= Beginning of Section =

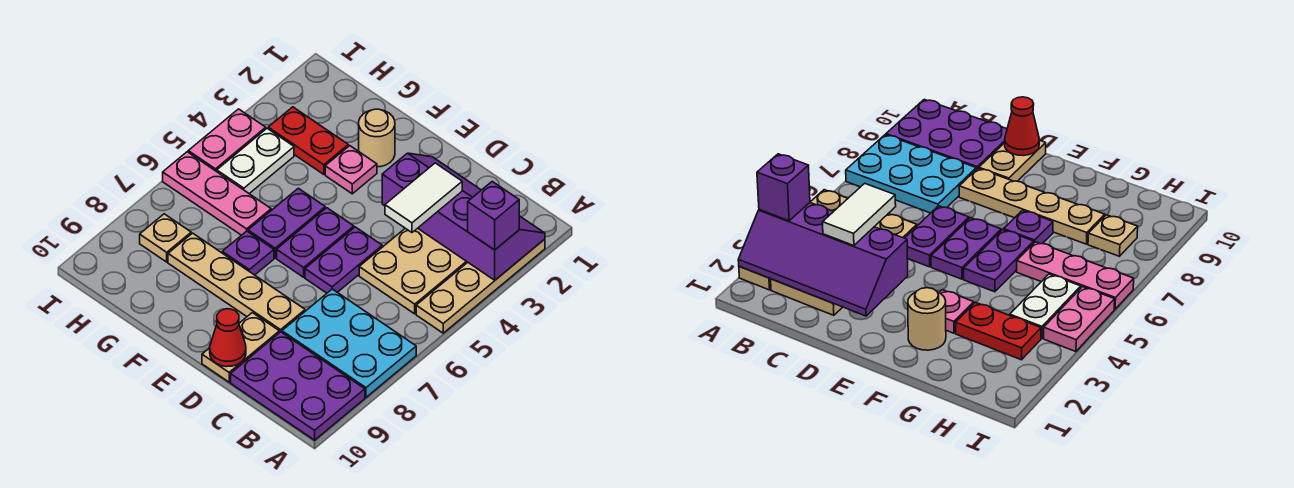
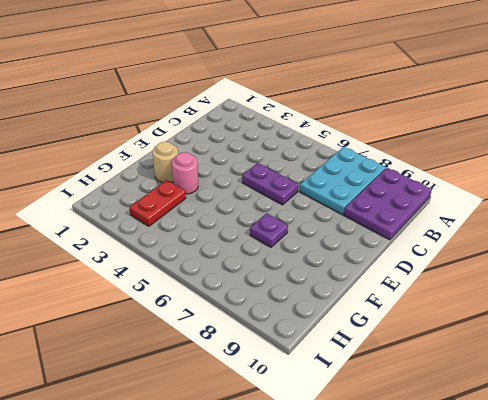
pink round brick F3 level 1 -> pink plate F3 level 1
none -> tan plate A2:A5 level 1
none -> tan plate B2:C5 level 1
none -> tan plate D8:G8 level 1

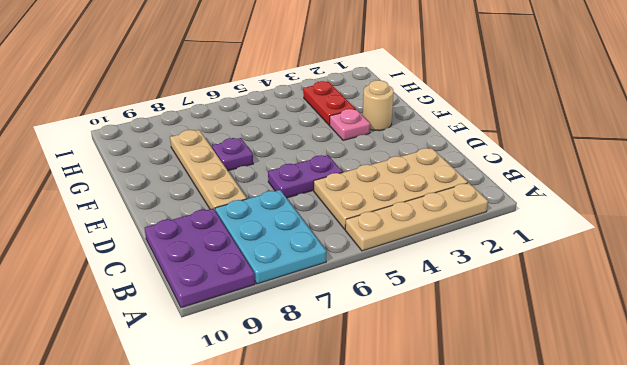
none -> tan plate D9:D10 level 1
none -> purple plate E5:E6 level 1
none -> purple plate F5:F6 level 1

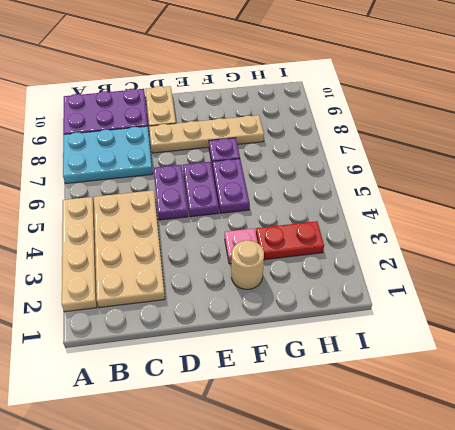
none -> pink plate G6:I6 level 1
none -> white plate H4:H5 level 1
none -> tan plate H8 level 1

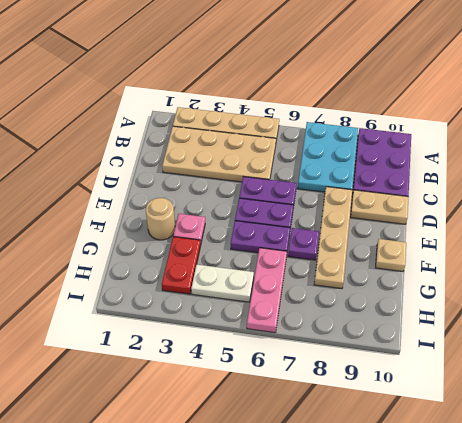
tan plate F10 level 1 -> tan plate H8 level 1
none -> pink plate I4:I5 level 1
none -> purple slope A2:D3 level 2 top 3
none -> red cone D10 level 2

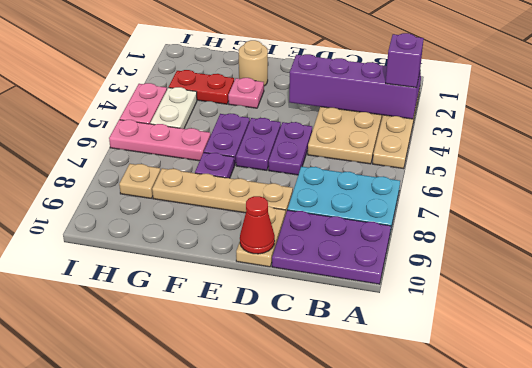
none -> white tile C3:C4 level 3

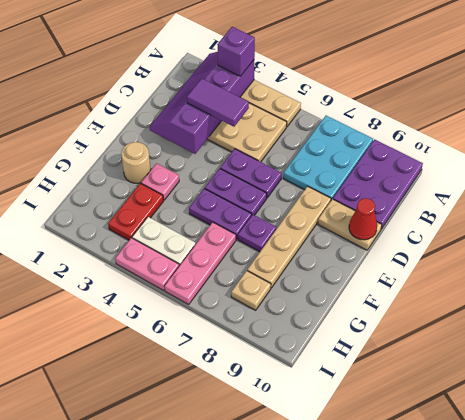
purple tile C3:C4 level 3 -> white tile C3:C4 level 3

= End of Section =

▶ **What you are asked to do**
Filter the entries and keep only the lines holding "pink".

▶ **Exercise output**
pink round brick F3 level 1 -> pink plate F3 level 1
none -> pink plate G6:I6 level 1
none -> pink plate I4:I5 level 1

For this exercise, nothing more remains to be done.